[TASK STATEMENT]: Copy every entry word for word, but skip the pictures.

[SUPPLIED MATERIAL]:

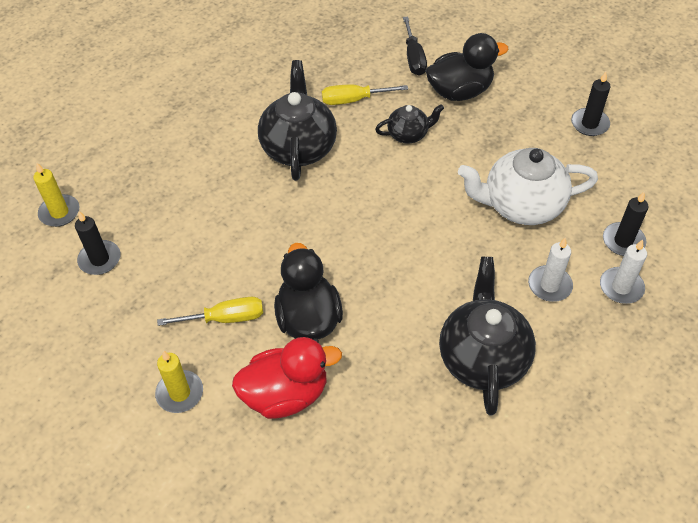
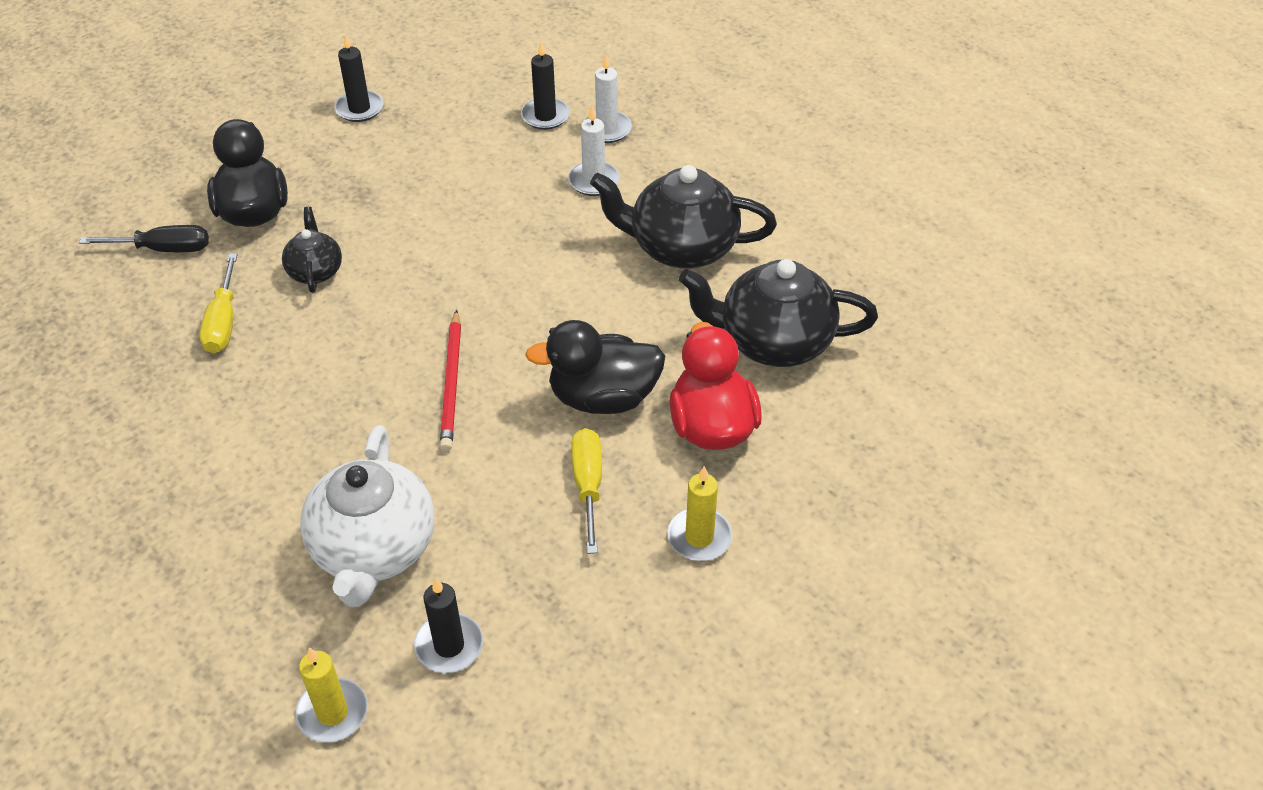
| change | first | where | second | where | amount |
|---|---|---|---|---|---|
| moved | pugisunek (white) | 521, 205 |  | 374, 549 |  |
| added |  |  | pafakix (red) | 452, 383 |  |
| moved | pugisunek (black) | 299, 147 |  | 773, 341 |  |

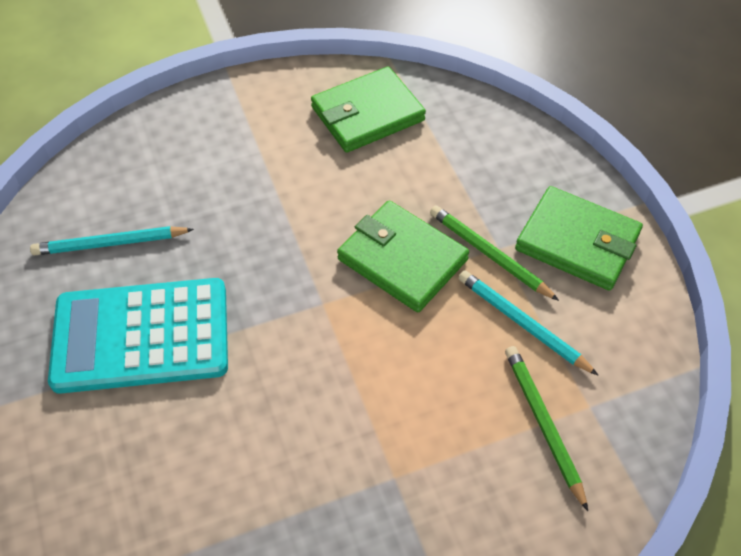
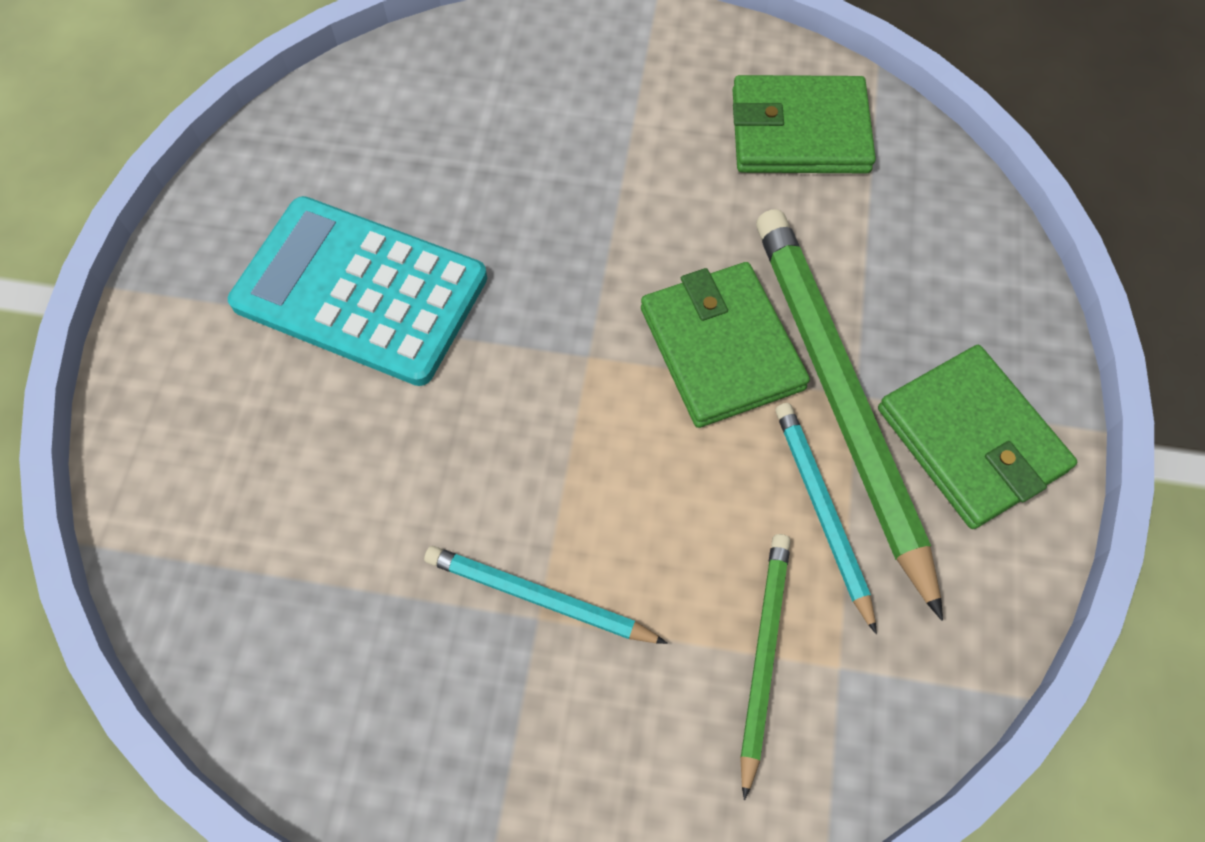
| change | first | where | second | where | amount |
|---|---|---|---|---|---|
| moved | pafakix (turquoise) | 110, 243 |  | 539, 597 |  |
| resized | pafakix (green) | 489, 254 |  | 838, 397 | x1.92 |

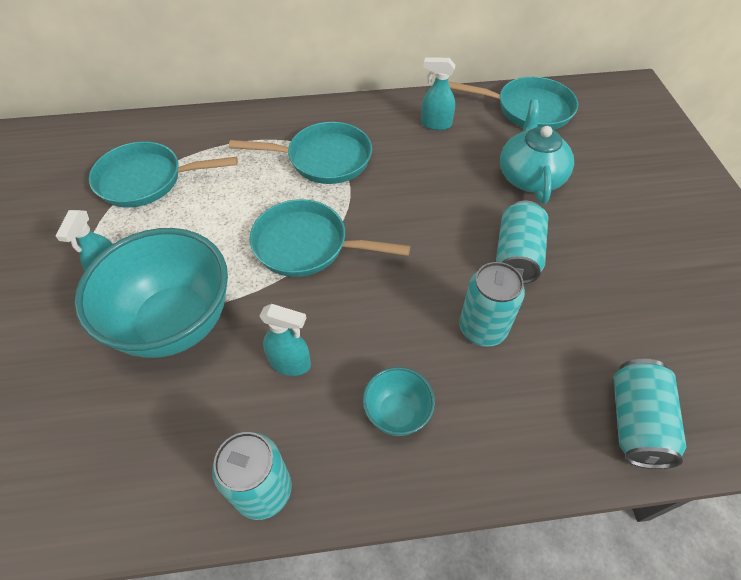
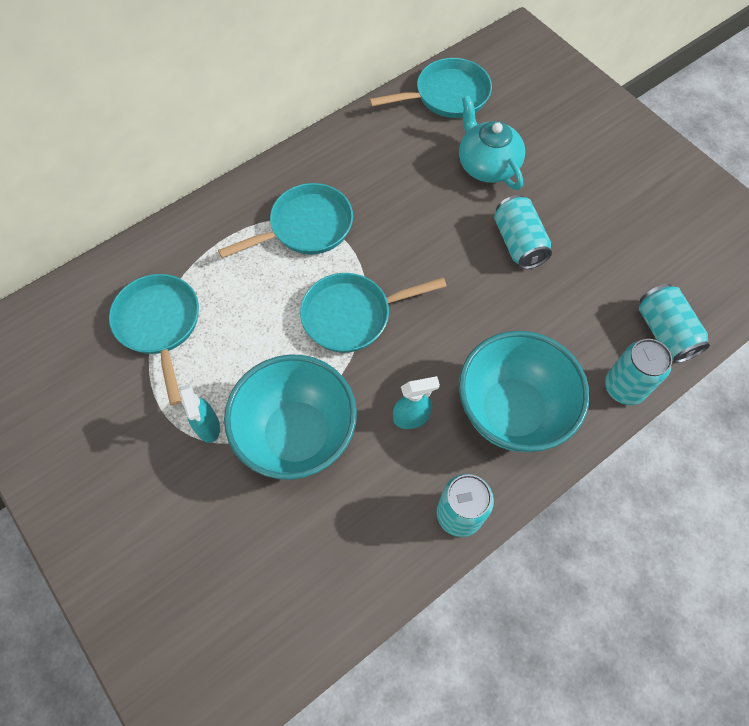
| change | first | where | second | where | amount |
|---|---|---|---|---|---|
| turned | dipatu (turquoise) | 146, 180 |  | 160, 325 | 105 degrees clockwise |
| resized | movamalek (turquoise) | 397, 413 |  | 511, 411 | x2.16 |
| moved | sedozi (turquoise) | 482, 329 |  | 624, 387 |  |
| removed | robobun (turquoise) | 435, 124 |  |  |  |

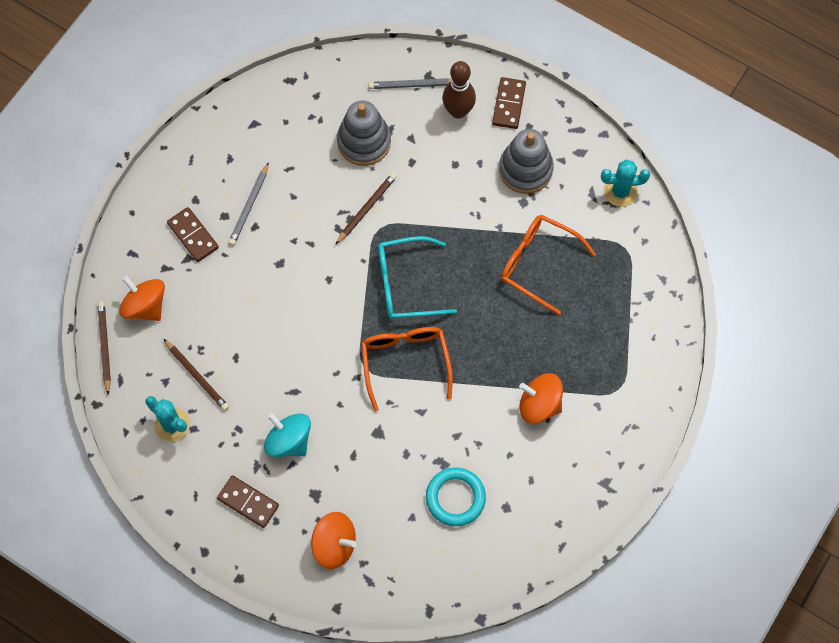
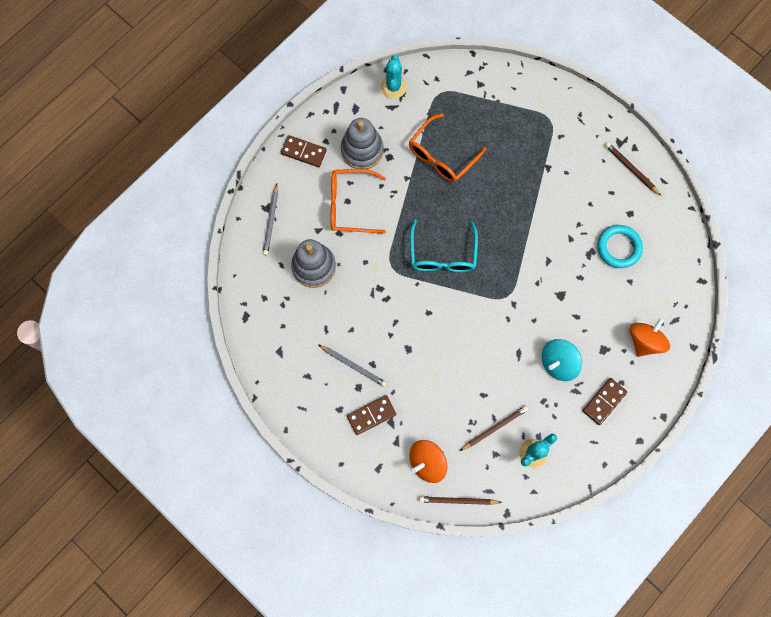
| change | first | where | second | where | amount |
|---|---|---|---|---|---|
| moved | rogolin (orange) | 405, 362 |  | 349, 205 |  |
| moved | pafakix (brown) | 366, 208 |  | 631, 169 |  |
| removed | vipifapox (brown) | 458, 111 |  |  |  |
| removed | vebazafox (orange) | 539, 404 |  |  |  |

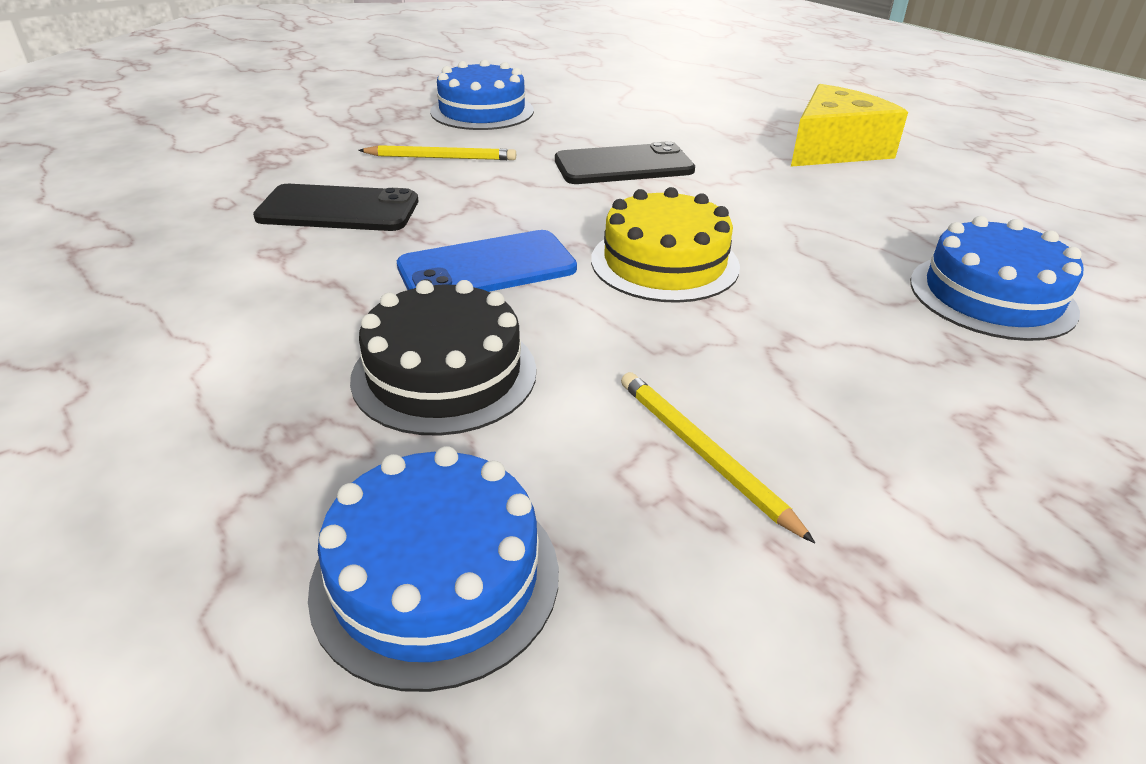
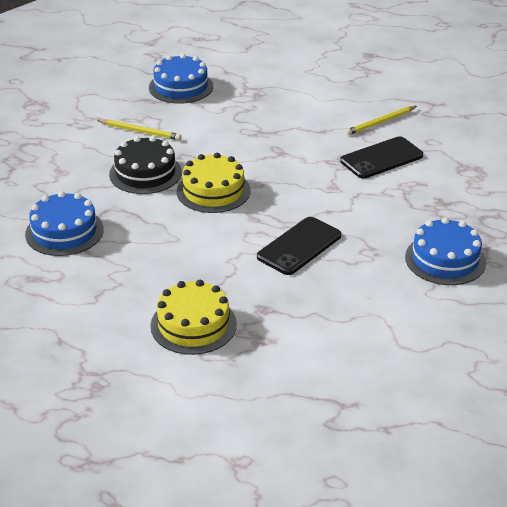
| change | first | where | second | where | amount |
|---|---|---|---|---|---|
| moved | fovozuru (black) | 444, 374 |  | 145, 173 |  |
| replaced | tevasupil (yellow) | 834, 149 | fovozuru (yellow) | 193, 325 |  |
| moved | pafakix (yellow) | 441, 157 |  | 380, 122 |  |
| removed | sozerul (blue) | 487, 268 |  |  |  |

[TASK RESULT]:
| change | first | where | second | where | amount |
|---|---|---|---|---|---|
| moved | pugisunek (white) | 521, 205 |  | 374, 549 |  |
| added |  |  | pafakix (red) | 452, 383 |  |
| moved | pugisunek (black) | 299, 147 |  | 773, 341 |  |

| change | first | where | second | where | amount |
|---|---|---|---|---|---|
| moved | pafakix (turquoise) | 110, 243 |  | 539, 597 |  |
| resized | pafakix (green) | 489, 254 |  | 838, 397 | x1.92 |

| change | first | where | second | where | amount |
|---|---|---|---|---|---|
| turned | dipatu (turquoise) | 146, 180 |  | 160, 325 | 105 degrees clockwise |
| resized | movamalek (turquoise) | 397, 413 |  | 511, 411 | x2.16 |
| moved | sedozi (turquoise) | 482, 329 |  | 624, 387 |  |
| removed | robobun (turquoise) | 435, 124 |  |  |  |

| change | first | where | second | where | amount |
|---|---|---|---|---|---|
| moved | rogolin (orange) | 405, 362 |  | 349, 205 |  |
| moved | pafakix (brown) | 366, 208 |  | 631, 169 |  |
| removed | vipifapox (brown) | 458, 111 |  |  |  |
| removed | vebazafox (orange) | 539, 404 |  |  |  |

| change | first | where | second | where | amount |
|---|---|---|---|---|---|
| moved | fovozuru (black) | 444, 374 |  | 145, 173 |  |
| replaced | tevasupil (yellow) | 834, 149 | fovozuru (yellow) | 193, 325 |  |
| moved | pafakix (yellow) | 441, 157 |  | 380, 122 |  |
| removed | sozerul (blue) | 487, 268 |  |  |  |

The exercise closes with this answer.